Extracted records
# # # # #
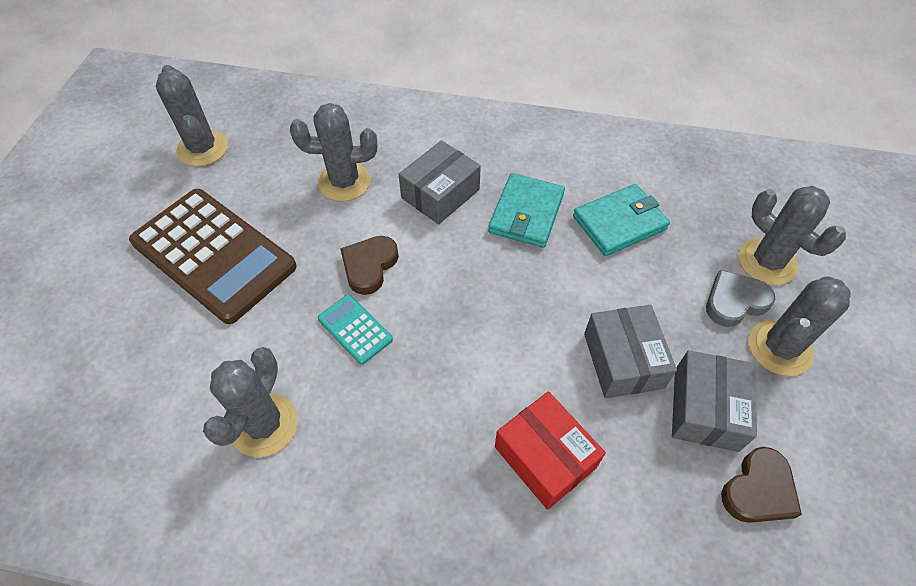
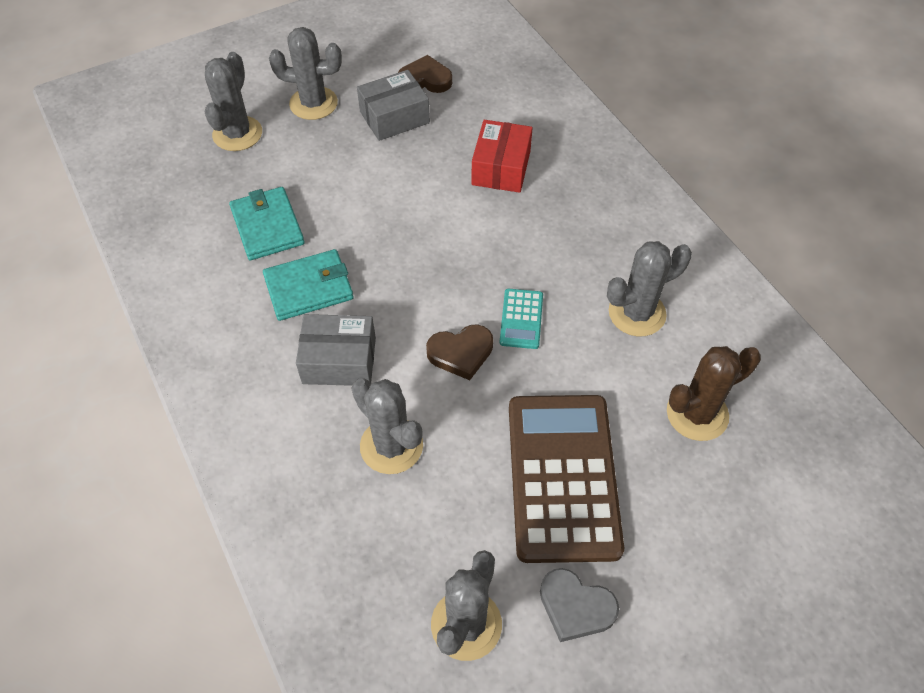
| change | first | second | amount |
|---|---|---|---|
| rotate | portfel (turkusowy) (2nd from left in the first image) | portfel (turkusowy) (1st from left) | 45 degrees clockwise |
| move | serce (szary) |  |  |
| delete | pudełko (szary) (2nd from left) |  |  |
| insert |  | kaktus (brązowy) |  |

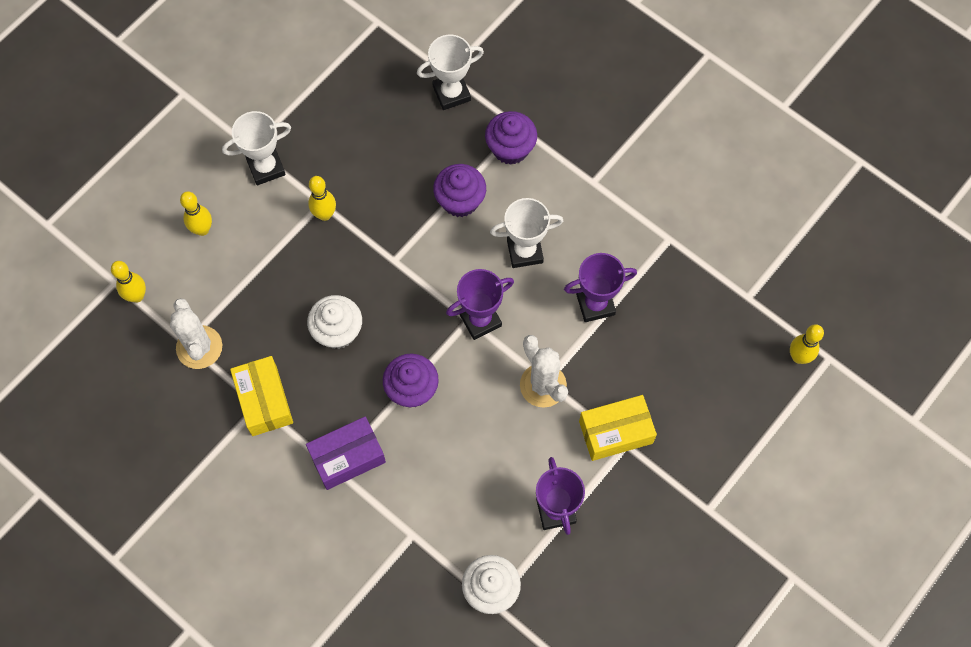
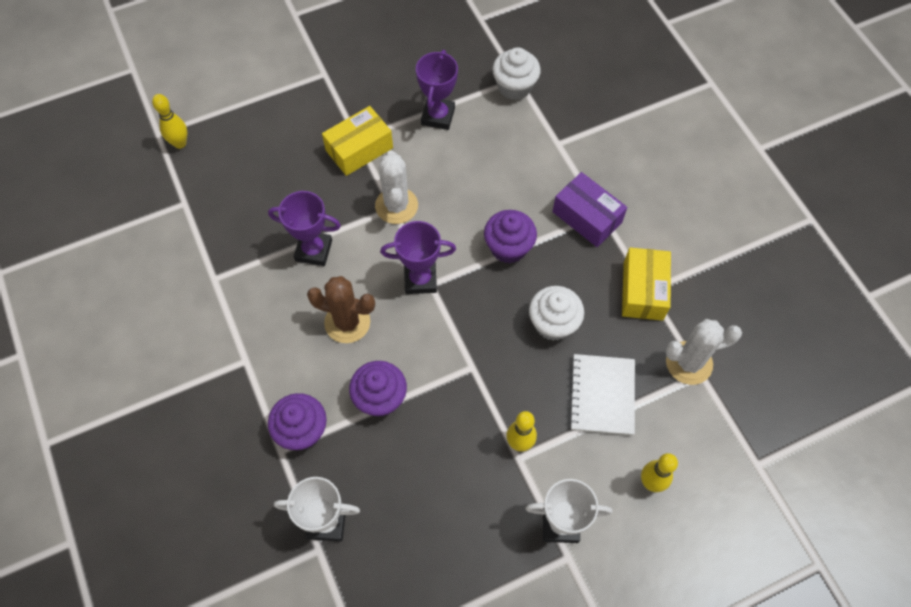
| change | first | second | amount |
|---|---|---|---|
| replace | puchar (biały) (3rd from left) | kaktus (brązowy) |  |
| delete | kręgiel (żółty) (1st from left) |  |  |
| rotate | kaktus (biały) (1st from left in the first image) | kaktus (biały) (2nd from left) | 75 degrees clockwise |
| rotate | pudełko (żółty) (2nd from left in the first image) | pudełko (żółty) (1st from left) | 45 degrees counterclockwise |
| rotate | pudełko (fioletowy) |  | 45 degrees clockwise |
| insert |  | zeszyt (biały) |  |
# # # # #
» Assignment
Copy the records above from the first line through the line containing "delete | pudełko", both included, and leave out any pictures.

» Response to the exercise
| change | first | second | amount |
|---|---|---|---|
| rotate | portfel (turkusowy) (2nd from left in the first image) | portfel (turkusowy) (1st from left) | 45 degrees clockwise |
| move | serce (szary) |  |  |
| delete | pudełko (szary) (2nd from left) |  |  |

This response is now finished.